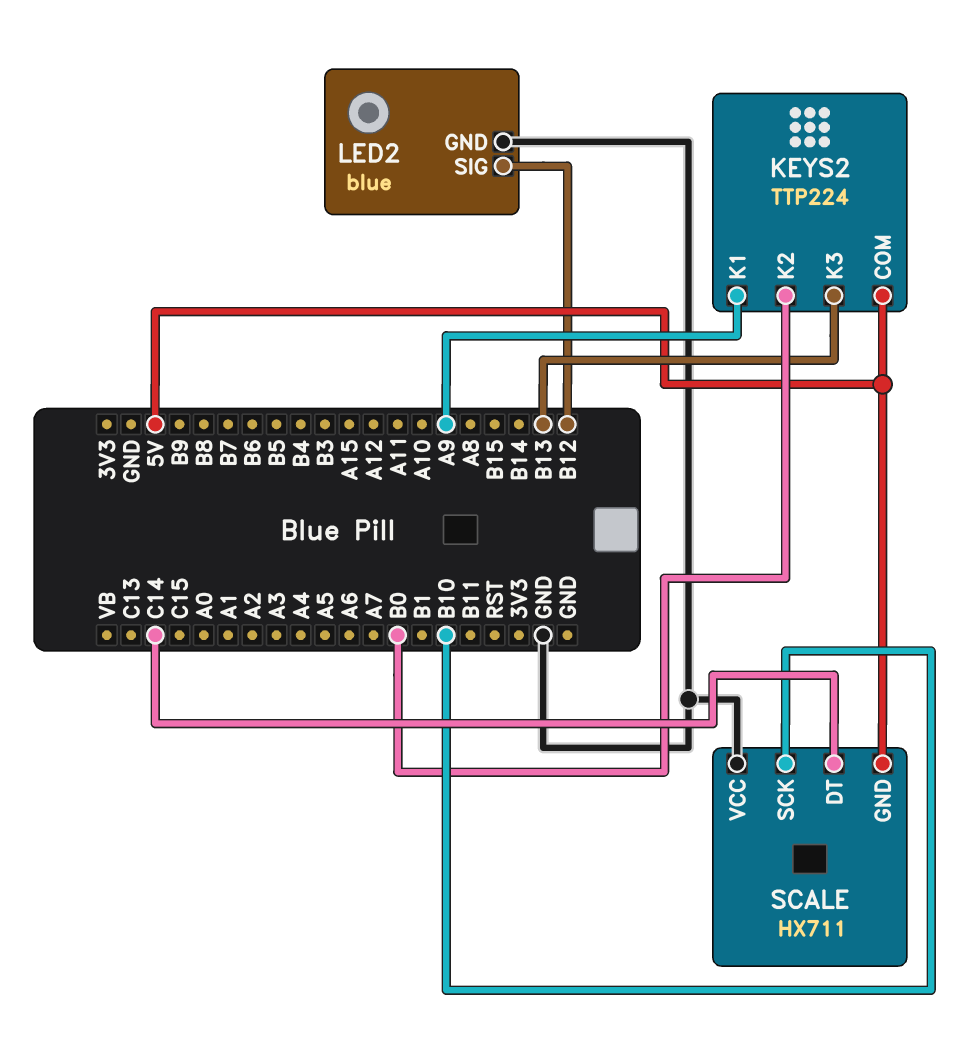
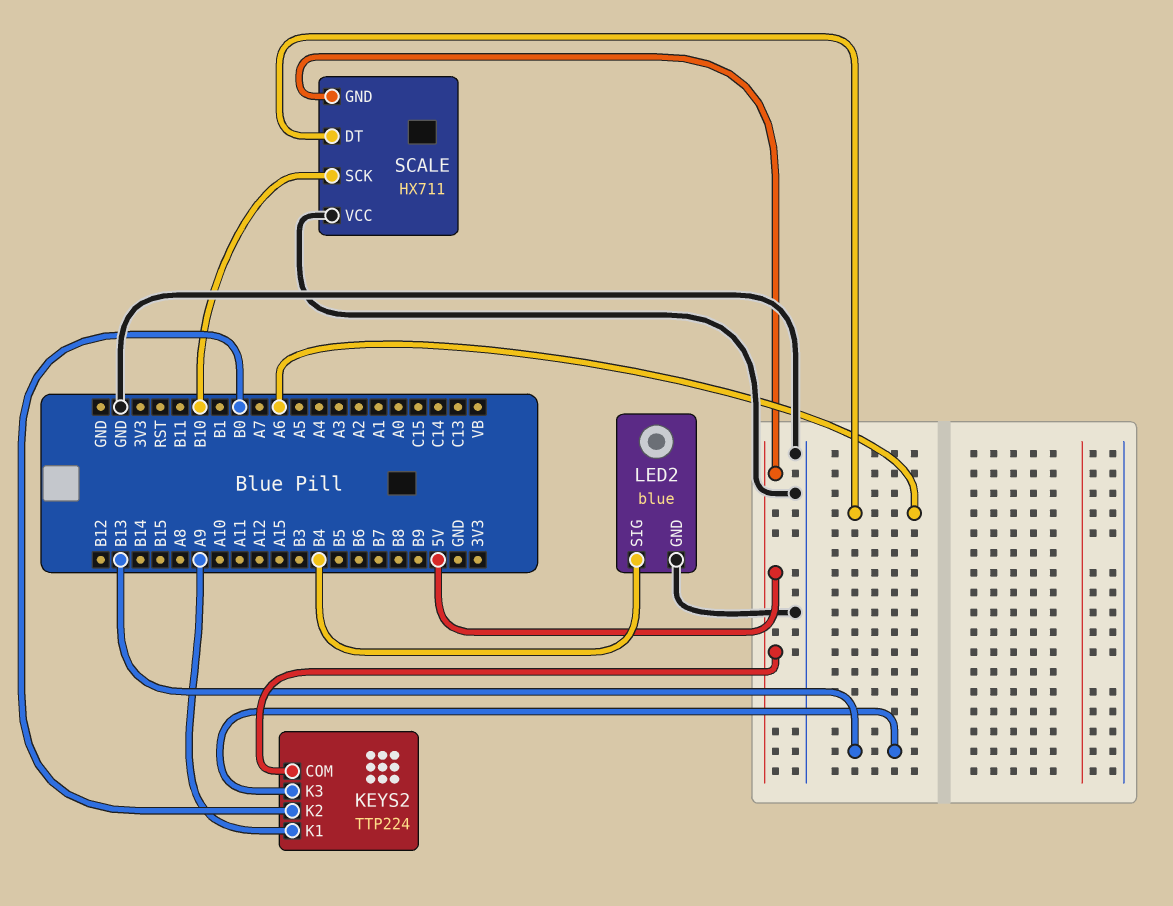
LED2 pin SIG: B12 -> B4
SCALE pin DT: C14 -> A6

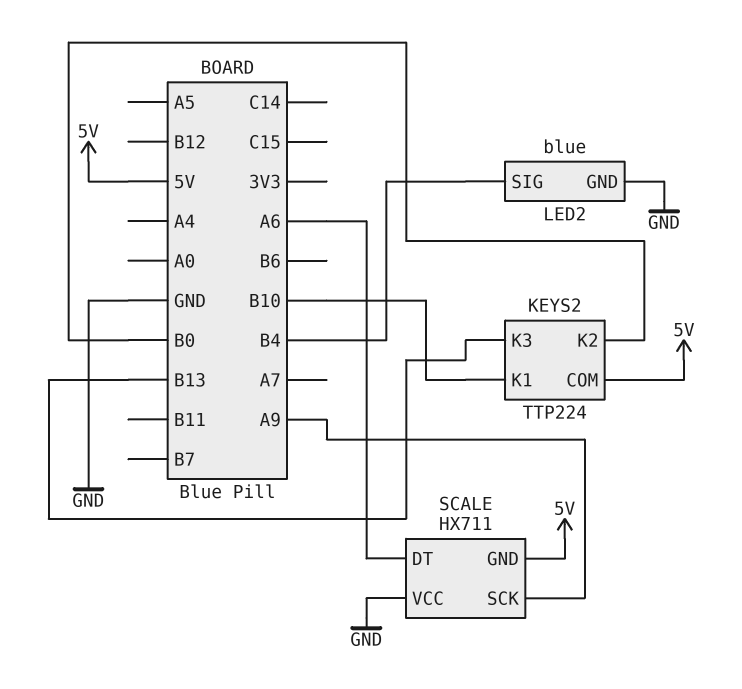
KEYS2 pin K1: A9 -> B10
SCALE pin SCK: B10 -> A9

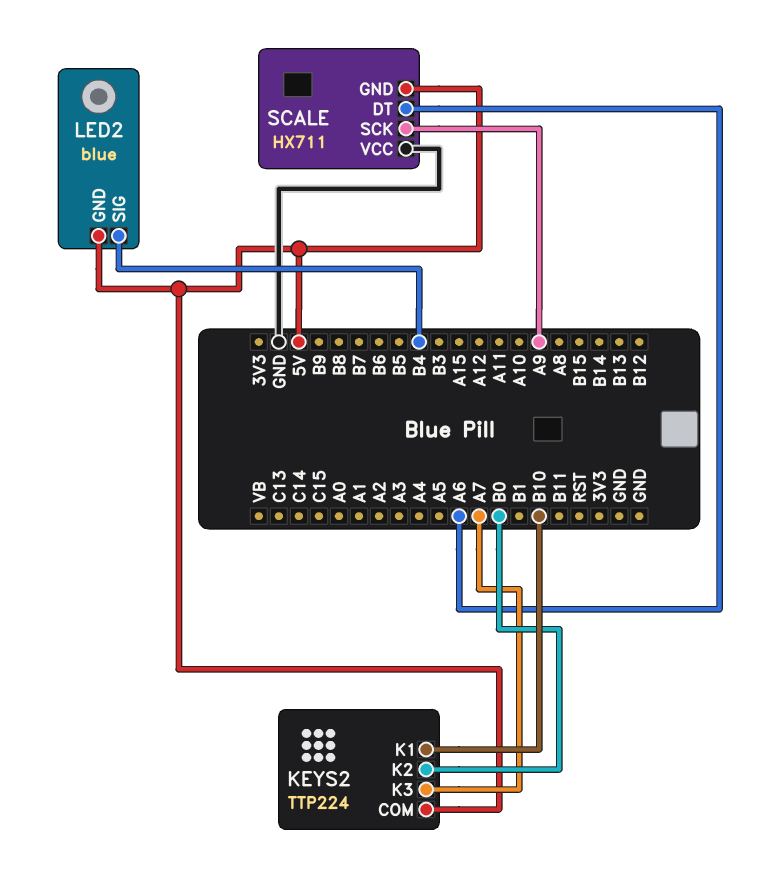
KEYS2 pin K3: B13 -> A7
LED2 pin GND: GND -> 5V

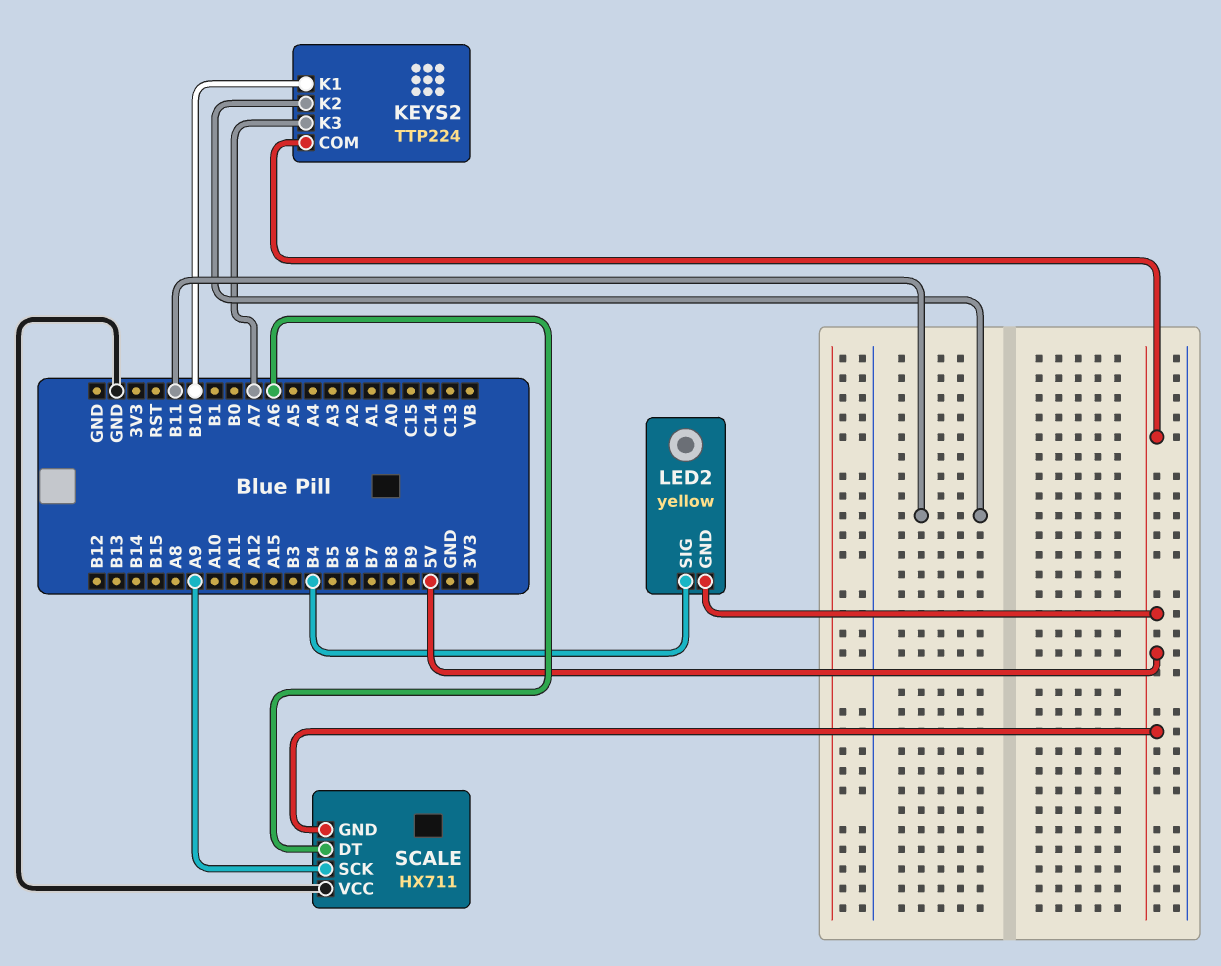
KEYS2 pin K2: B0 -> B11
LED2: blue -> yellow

####################

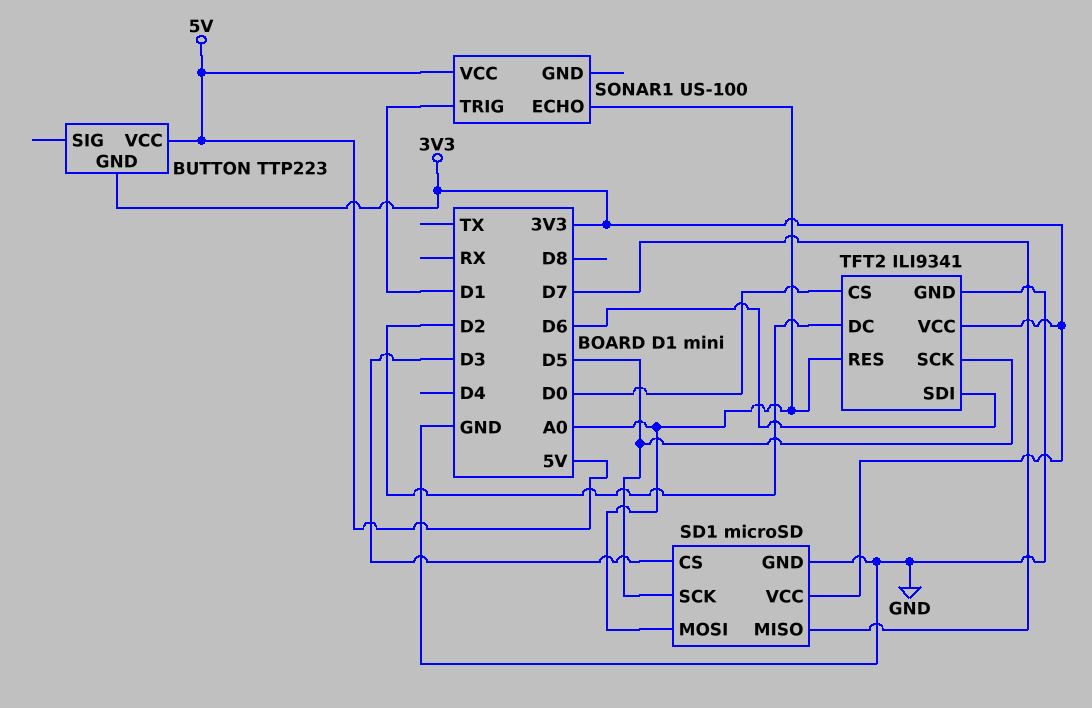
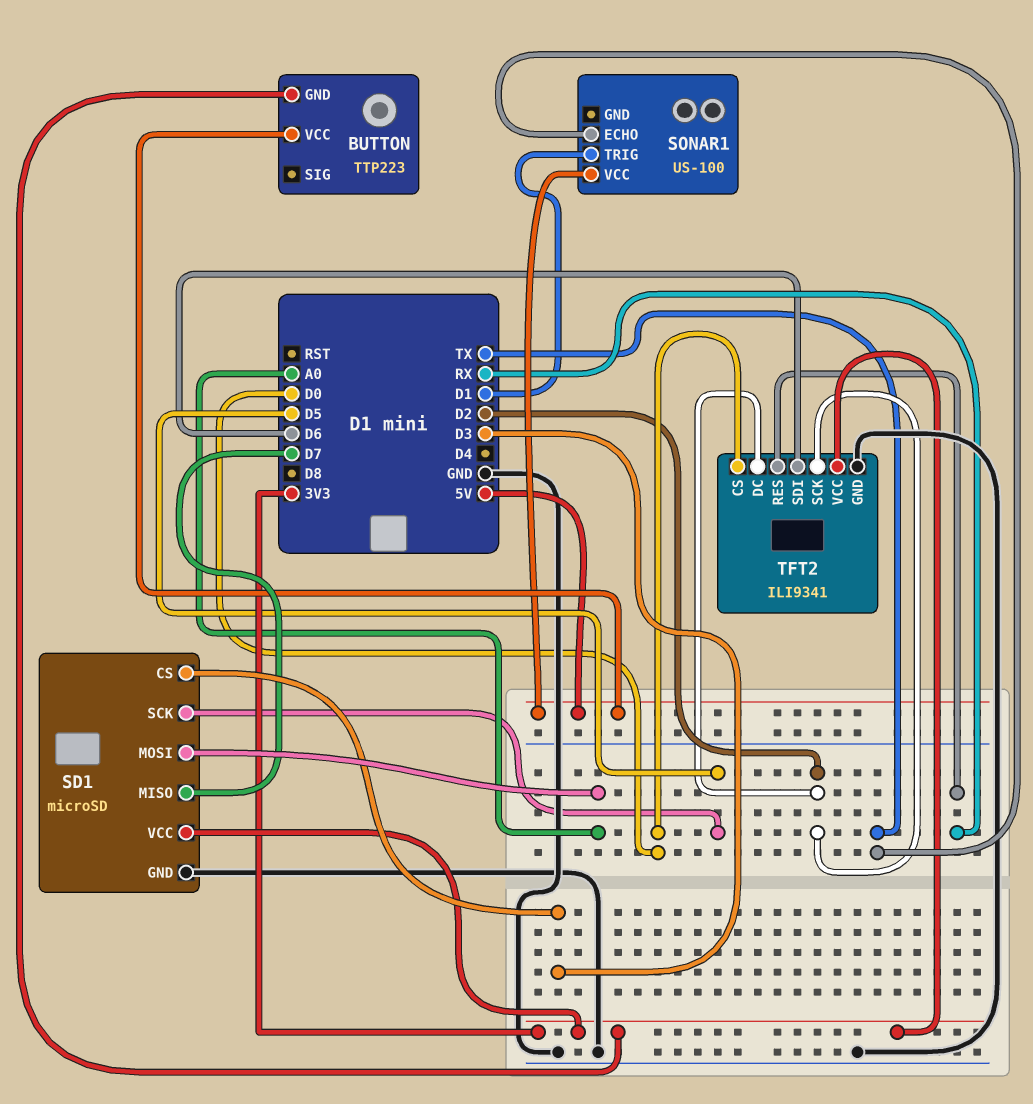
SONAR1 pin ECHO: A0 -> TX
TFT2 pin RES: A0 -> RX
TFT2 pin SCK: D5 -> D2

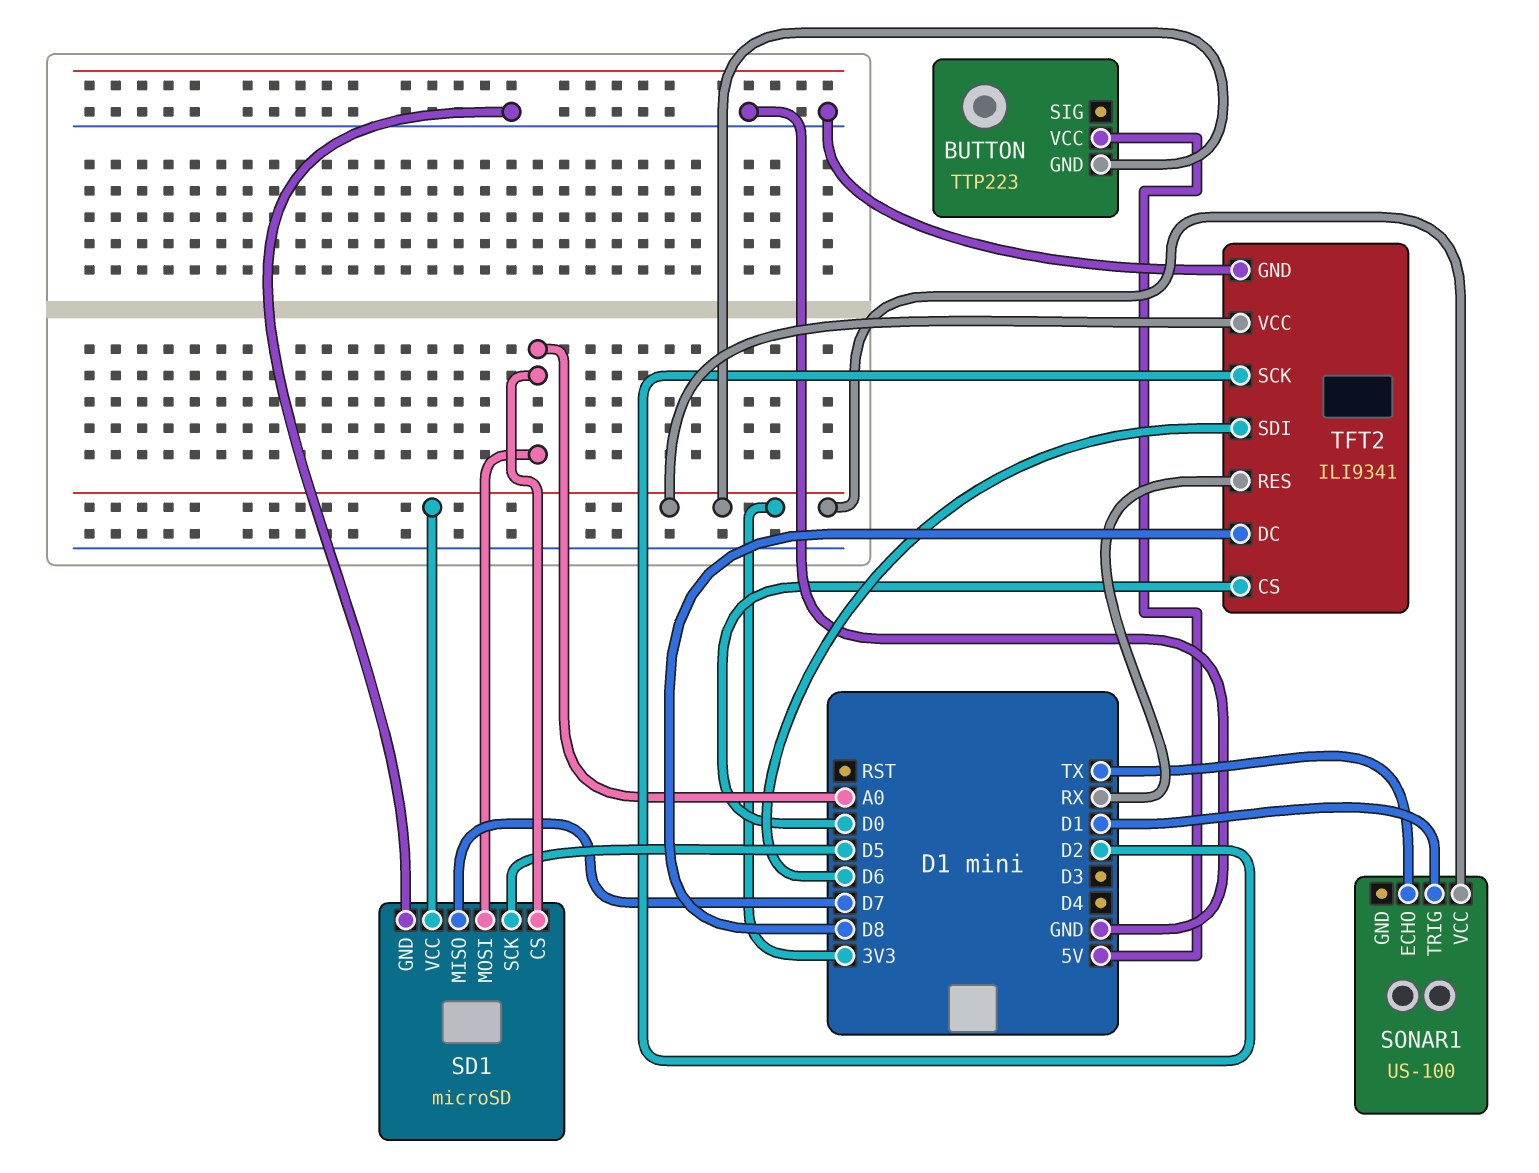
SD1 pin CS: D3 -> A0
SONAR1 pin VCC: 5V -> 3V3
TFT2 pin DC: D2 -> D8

####################

» EXERCISE GOAL:
Look above for the line with "LED2 pin SIG: B12 -> B4", then print it and each line after it down to and including the line with "LED2: blue -> yellow". Leave out the pictures and keep the wording exact.

» ANSWER TO THIS EXERCISE:
LED2 pin SIG: B12 -> B4
SCALE pin DT: C14 -> A6

KEYS2 pin K1: A9 -> B10
SCALE pin SCK: B10 -> A9

KEYS2 pin K3: B13 -> A7
LED2 pin GND: GND -> 5V

KEYS2 pin K2: B0 -> B11
LED2: blue -> yellow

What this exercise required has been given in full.